Problem to work on —
Show every line of the data that includes the word "moved".

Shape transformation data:
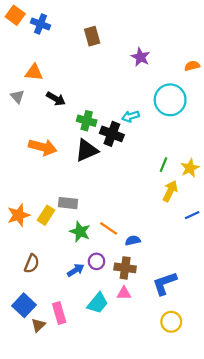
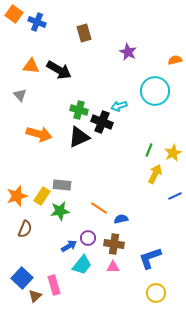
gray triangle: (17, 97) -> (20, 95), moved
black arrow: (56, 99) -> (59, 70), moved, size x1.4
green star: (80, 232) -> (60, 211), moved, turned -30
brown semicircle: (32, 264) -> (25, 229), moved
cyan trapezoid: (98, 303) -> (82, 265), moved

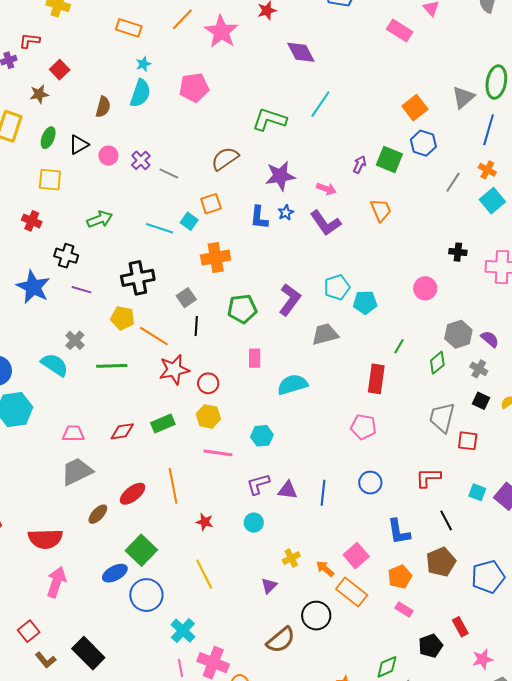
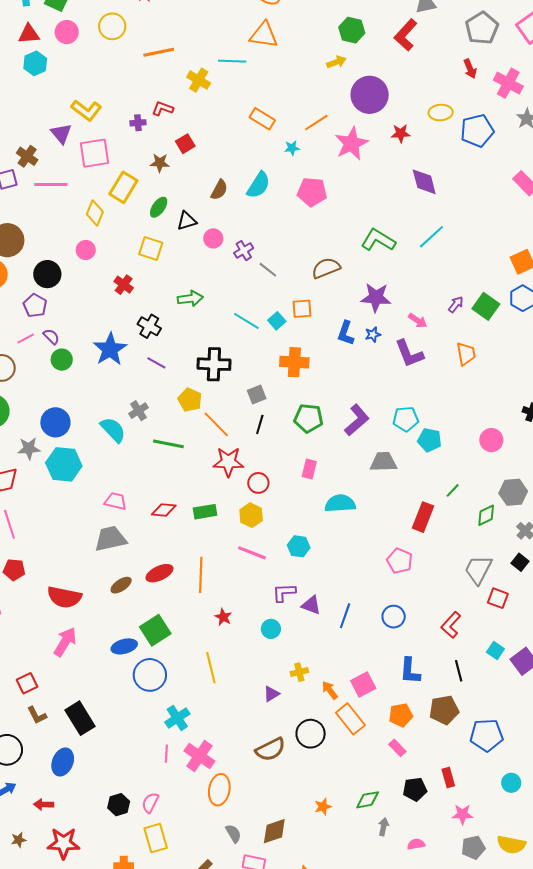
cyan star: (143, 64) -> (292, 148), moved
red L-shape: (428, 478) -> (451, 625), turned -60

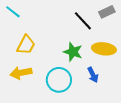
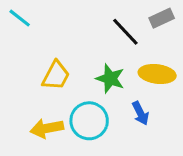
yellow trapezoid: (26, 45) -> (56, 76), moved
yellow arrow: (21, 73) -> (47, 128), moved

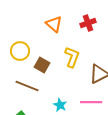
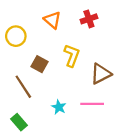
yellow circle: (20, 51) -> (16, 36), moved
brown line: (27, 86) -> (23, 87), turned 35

Answer box —
gray triangle: (17, 97) -> (20, 95), moved
black arrow: (56, 99) -> (59, 70), moved, size x1.4
green star: (80, 232) -> (60, 211), moved, turned -30
brown semicircle: (32, 264) -> (25, 229), moved
cyan trapezoid: (98, 303) -> (82, 265), moved
cyan star: (143, 64) -> (292, 148), moved
yellow trapezoid: (26, 45) -> (56, 76), moved
yellow arrow: (21, 73) -> (47, 128), moved
yellow circle: (20, 51) -> (16, 36), moved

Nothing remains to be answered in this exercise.